Dataset items:
↓
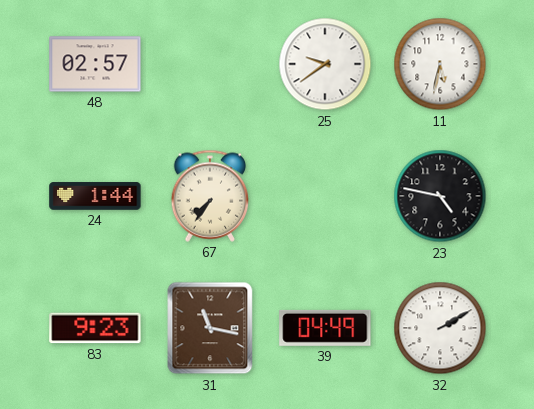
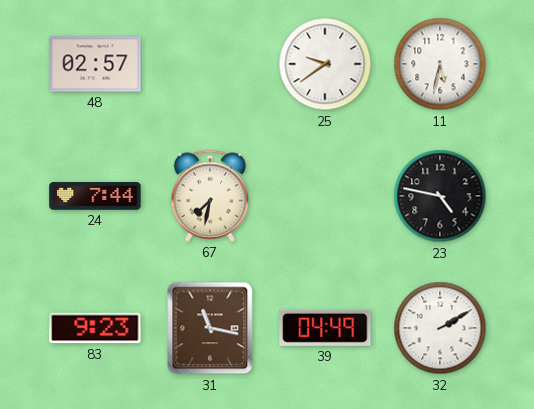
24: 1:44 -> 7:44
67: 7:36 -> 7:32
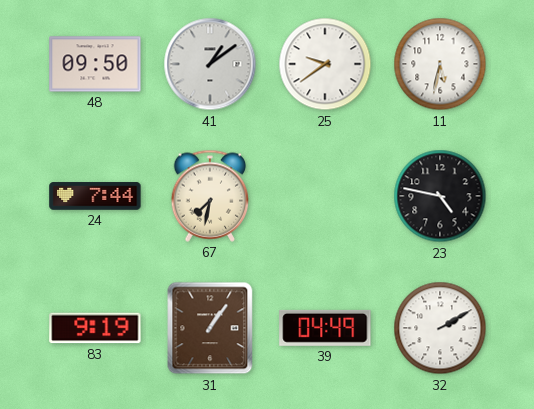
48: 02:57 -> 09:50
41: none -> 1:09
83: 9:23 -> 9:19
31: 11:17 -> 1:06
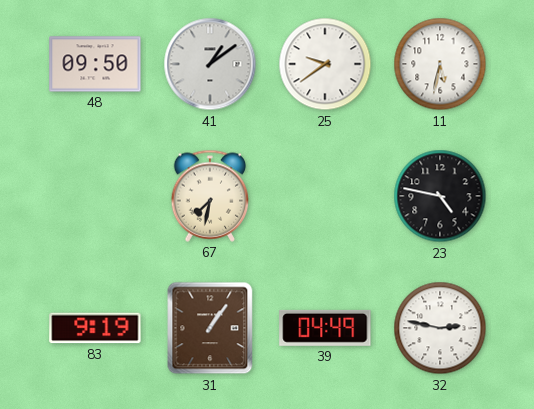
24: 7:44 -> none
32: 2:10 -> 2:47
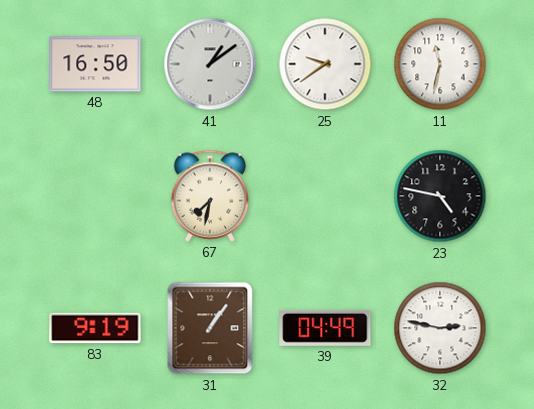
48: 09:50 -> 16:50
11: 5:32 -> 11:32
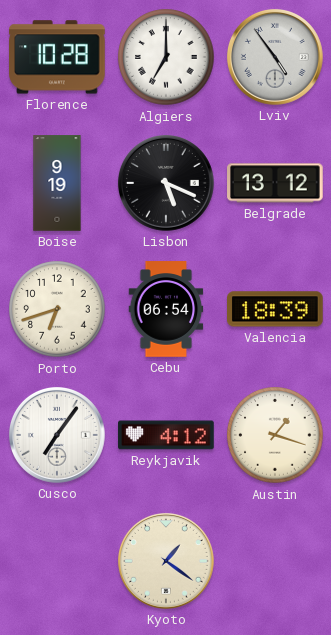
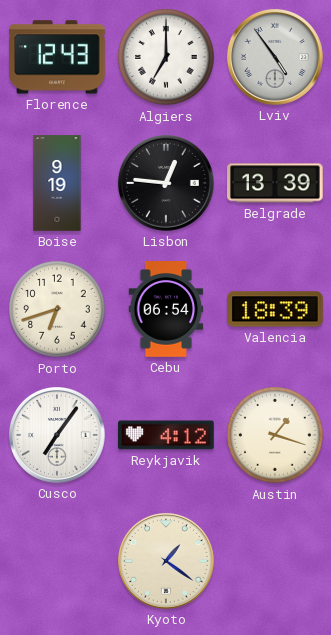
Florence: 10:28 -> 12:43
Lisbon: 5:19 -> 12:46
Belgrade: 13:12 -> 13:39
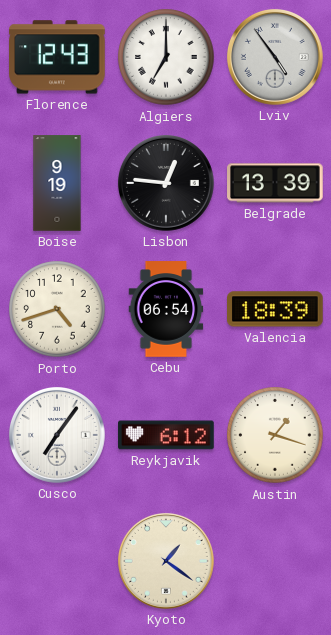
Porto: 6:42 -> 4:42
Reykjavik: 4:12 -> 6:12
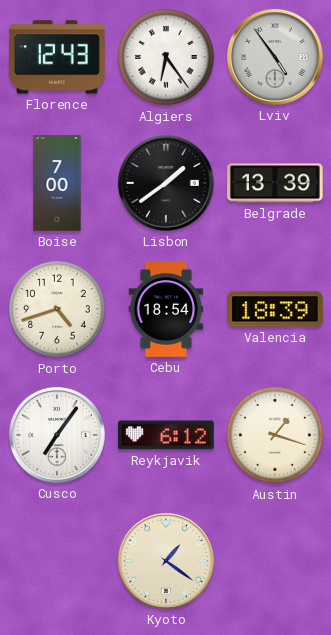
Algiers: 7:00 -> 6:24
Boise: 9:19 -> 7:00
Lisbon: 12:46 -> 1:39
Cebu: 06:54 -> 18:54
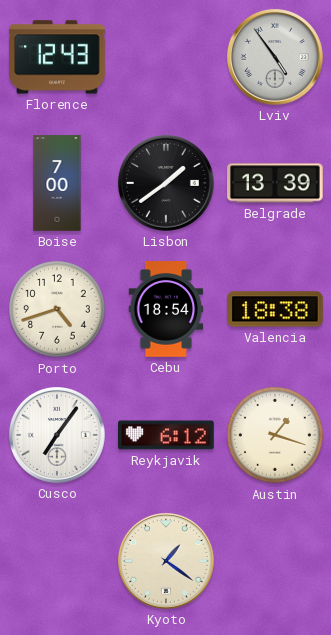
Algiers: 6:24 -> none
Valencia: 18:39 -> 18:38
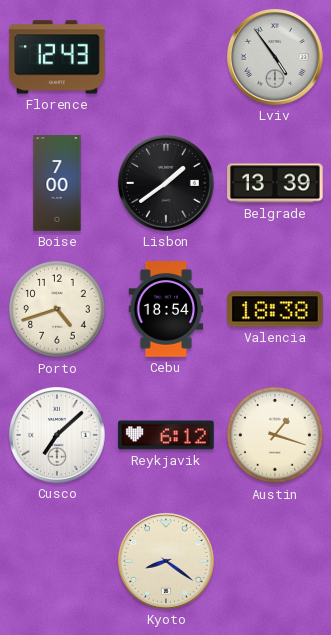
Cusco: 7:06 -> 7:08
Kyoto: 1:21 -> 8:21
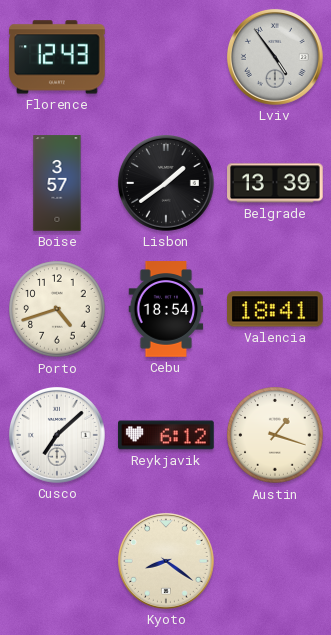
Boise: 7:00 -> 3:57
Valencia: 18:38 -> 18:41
↑
GIVEN EXERCISE
Update the records by changing every "Lisbon" to "Lima", leaving every other line unchanged. Write out all the records but leave out the picture lines.

REPLY TO THE TASK
24: 1:44 -> 7:44
67: 7:36 -> 7:32
48: 02:57 -> 09:50
41: none -> 1:09
83: 9:23 -> 9:19
31: 11:17 -> 1:06
24: 7:44 -> none
32: 2:10 -> 2:47
48: 09:50 -> 16:50
11: 5:32 -> 11:32
Florence: 10:28 -> 12:43
Lima: 5:19 -> 12:46
Belgrade: 13:12 -> 13:39
Porto: 6:42 -> 4:42
Reykjavik: 4:12 -> 6:12
Algiers: 7:00 -> 6:24
Boise: 9:19 -> 7:00
Lima: 12:46 -> 1:39
Cebu: 06:54 -> 18:54
Algiers: 6:24 -> none
Valencia: 18:39 -> 18:38
Cusco: 7:06 -> 7:08
Kyoto: 1:21 -> 8:21
Boise: 7:00 -> 3:57
Valencia: 18:38 -> 18:41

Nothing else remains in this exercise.